## Work required:
Pull out every line of the material below that contains the string "Reply", and copy each one as it appears.

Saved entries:
-*-*-

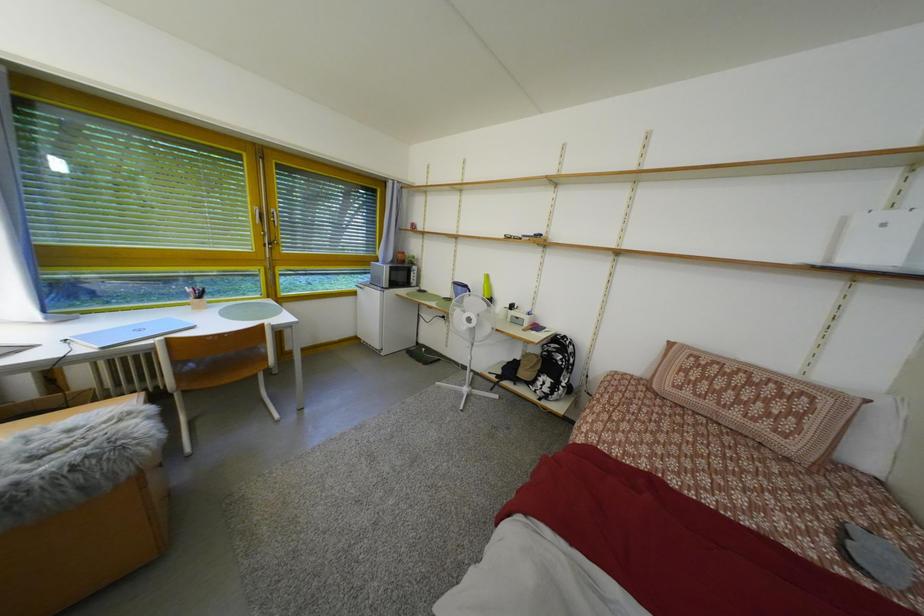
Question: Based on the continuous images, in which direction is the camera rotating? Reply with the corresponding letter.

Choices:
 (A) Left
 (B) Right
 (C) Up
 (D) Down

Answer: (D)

-*-*-

## Answer:
Question: Based on the continuous images, in which direction is the camera rotating? Reply with the corresponding letter.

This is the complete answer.